Records from a data collection
* * *
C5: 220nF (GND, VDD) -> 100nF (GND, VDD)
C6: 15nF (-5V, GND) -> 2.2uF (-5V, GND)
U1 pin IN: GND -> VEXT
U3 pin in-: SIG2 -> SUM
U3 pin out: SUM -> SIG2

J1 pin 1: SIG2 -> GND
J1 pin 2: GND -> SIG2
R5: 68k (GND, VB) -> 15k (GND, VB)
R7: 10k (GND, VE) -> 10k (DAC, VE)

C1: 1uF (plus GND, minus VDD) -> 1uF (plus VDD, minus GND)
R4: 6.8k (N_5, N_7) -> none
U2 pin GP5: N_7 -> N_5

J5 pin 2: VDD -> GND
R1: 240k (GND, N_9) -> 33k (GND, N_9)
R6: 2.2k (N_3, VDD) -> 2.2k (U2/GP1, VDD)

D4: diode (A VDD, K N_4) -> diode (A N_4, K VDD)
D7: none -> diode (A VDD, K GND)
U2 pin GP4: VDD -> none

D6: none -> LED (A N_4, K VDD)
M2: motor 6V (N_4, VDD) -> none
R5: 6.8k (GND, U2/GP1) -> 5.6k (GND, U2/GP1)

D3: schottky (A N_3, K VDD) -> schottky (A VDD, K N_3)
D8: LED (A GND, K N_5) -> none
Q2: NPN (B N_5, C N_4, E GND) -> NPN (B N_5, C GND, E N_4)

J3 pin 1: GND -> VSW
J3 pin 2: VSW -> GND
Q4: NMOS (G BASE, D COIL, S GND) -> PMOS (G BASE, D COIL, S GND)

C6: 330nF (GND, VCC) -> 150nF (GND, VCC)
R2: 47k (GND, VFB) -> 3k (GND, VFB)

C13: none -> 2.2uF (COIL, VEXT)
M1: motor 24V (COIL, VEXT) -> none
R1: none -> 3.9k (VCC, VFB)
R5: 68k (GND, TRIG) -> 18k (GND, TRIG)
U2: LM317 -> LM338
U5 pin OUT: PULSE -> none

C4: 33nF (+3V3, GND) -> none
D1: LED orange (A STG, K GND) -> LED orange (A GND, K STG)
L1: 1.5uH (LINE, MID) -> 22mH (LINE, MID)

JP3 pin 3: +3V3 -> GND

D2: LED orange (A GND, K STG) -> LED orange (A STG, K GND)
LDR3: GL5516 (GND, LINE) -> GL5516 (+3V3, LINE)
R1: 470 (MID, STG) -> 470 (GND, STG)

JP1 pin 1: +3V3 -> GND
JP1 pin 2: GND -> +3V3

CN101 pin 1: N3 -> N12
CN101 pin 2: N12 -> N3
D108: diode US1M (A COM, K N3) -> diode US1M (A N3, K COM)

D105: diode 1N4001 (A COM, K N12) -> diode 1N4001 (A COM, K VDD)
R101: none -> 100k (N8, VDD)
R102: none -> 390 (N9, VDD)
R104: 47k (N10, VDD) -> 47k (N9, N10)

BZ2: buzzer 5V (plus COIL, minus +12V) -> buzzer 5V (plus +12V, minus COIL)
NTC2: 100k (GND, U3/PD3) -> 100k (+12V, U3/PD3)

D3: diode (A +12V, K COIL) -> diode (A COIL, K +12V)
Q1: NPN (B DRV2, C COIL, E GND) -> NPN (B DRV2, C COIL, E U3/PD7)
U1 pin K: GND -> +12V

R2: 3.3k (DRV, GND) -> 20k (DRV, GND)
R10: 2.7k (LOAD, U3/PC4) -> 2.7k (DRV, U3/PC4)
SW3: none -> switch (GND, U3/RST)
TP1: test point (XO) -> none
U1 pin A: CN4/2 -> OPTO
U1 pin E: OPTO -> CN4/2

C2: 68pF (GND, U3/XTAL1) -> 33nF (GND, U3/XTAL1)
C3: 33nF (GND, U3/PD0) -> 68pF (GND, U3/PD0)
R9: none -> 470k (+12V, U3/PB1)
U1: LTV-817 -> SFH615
* * *
--- ASSIGNMENT ---
The records above are to be given again in full, word for word.

--- OUTPUT FOR THIS EXERCISE ---
C5: 220nF (GND, VDD) -> 100nF (GND, VDD)
C6: 15nF (-5V, GND) -> 2.2uF (-5V, GND)
U1 pin IN: GND -> VEXT
U3 pin in-: SIG2 -> SUM
U3 pin out: SUM -> SIG2

J1 pin 1: SIG2 -> GND
J1 pin 2: GND -> SIG2
R5: 68k (GND, VB) -> 15k (GND, VB)
R7: 10k (GND, VE) -> 10k (DAC, VE)

C1: 1uF (plus GND, minus VDD) -> 1uF (plus VDD, minus GND)
R4: 6.8k (N_5, N_7) -> none
U2 pin GP5: N_7 -> N_5

J5 pin 2: VDD -> GND
R1: 240k (GND, N_9) -> 33k (GND, N_9)
R6: 2.2k (N_3, VDD) -> 2.2k (U2/GP1, VDD)

D4: diode (A VDD, K N_4) -> diode (A N_4, K VDD)
D7: none -> diode (A VDD, K GND)
U2 pin GP4: VDD -> none

D6: none -> LED (A N_4, K VDD)
M2: motor 6V (N_4, VDD) -> none
R5: 6.8k (GND, U2/GP1) -> 5.6k (GND, U2/GP1)

D3: schottky (A N_3, K VDD) -> schottky (A VDD, K N_3)
D8: LED (A GND, K N_5) -> none
Q2: NPN (B N_5, C N_4, E GND) -> NPN (B N_5, C GND, E N_4)

J3 pin 1: GND -> VSW
J3 pin 2: VSW -> GND
Q4: NMOS (G BASE, D COIL, S GND) -> PMOS (G BASE, D COIL, S GND)

C6: 330nF (GND, VCC) -> 150nF (GND, VCC)
R2: 47k (GND, VFB) -> 3k (GND, VFB)

C13: none -> 2.2uF (COIL, VEXT)
M1: motor 24V (COIL, VEXT) -> none
R1: none -> 3.9k (VCC, VFB)
R5: 68k (GND, TRIG) -> 18k (GND, TRIG)
U2: LM317 -> LM338
U5 pin OUT: PULSE -> none

C4: 33nF (+3V3, GND) -> none
D1: LED orange (A STG, K GND) -> LED orange (A GND, K STG)
L1: 1.5uH (LINE, MID) -> 22mH (LINE, MID)

JP3 pin 3: +3V3 -> GND

D2: LED orange (A GND, K STG) -> LED orange (A STG, K GND)
LDR3: GL5516 (GND, LINE) -> GL5516 (+3V3, LINE)
R1: 470 (MID, STG) -> 470 (GND, STG)

JP1 pin 1: +3V3 -> GND
JP1 pin 2: GND -> +3V3

CN101 pin 1: N3 -> N12
CN101 pin 2: N12 -> N3
D108: diode US1M (A COM, K N3) -> diode US1M (A N3, K COM)

D105: diode 1N4001 (A COM, K N12) -> diode 1N4001 (A COM, K VDD)
R101: none -> 100k (N8, VDD)
R102: none -> 390 (N9, VDD)
R104: 47k (N10, VDD) -> 47k (N9, N10)

BZ2: buzzer 5V (plus COIL, minus +12V) -> buzzer 5V (plus +12V, minus COIL)
NTC2: 100k (GND, U3/PD3) -> 100k (+12V, U3/PD3)

D3: diode (A +12V, K COIL) -> diode (A COIL, K +12V)
Q1: NPN (B DRV2, C COIL, E GND) -> NPN (B DRV2, C COIL, E U3/PD7)
U1 pin K: GND -> +12V

R2: 3.3k (DRV, GND) -> 20k (DRV, GND)
R10: 2.7k (LOAD, U3/PC4) -> 2.7k (DRV, U3/PC4)
SW3: none -> switch (GND, U3/RST)
TP1: test point (XO) -> none
U1 pin A: CN4/2 -> OPTO
U1 pin E: OPTO -> CN4/2

C2: 68pF (GND, U3/XTAL1) -> 33nF (GND, U3/XTAL1)
C3: 33nF (GND, U3/PD0) -> 68pF (GND, U3/PD0)
R9: none -> 470k (+12V, U3/PB1)
U1: LTV-817 -> SFH615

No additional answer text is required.